_Provided data_.
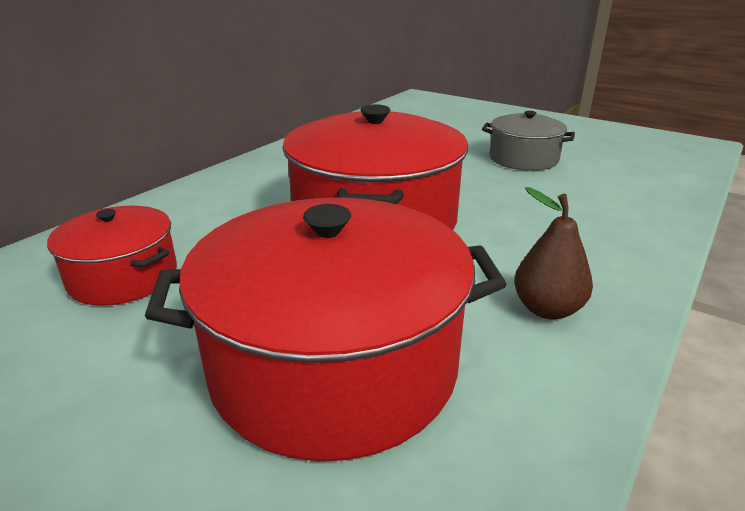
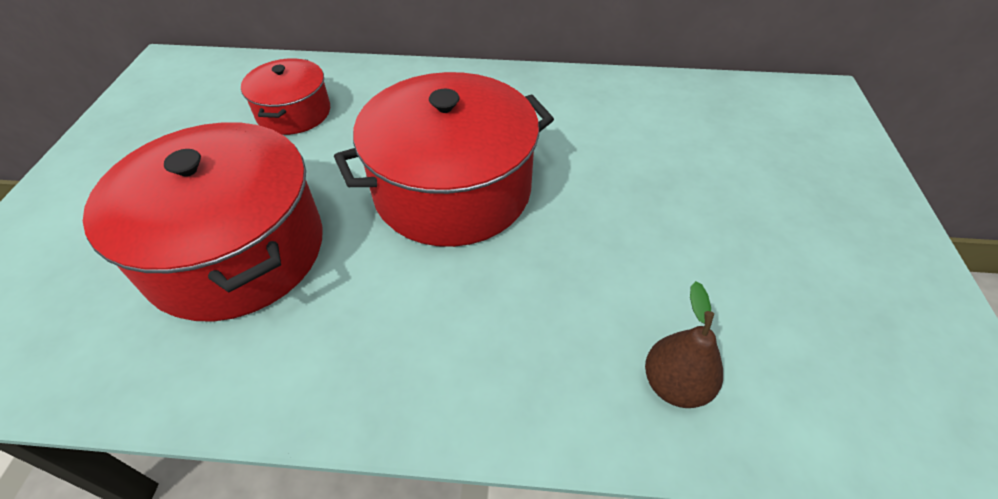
camera: 60 degrees right, 20 degrees up
(523, 159) = (706, 248): grey pot -> none
(547, 309) = (360, 352): brown pear -> brown pear (675, 384)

_How to complete this task_. With the line that contains "(523, 159) = (706, 248): grey pot -> none" as the starting point, output each line exactly through the end of the listing above.

_Solution to this exercise_.
(523, 159) = (706, 248): grey pot -> none
(547, 309) = (360, 352): brown pear -> brown pear (675, 384)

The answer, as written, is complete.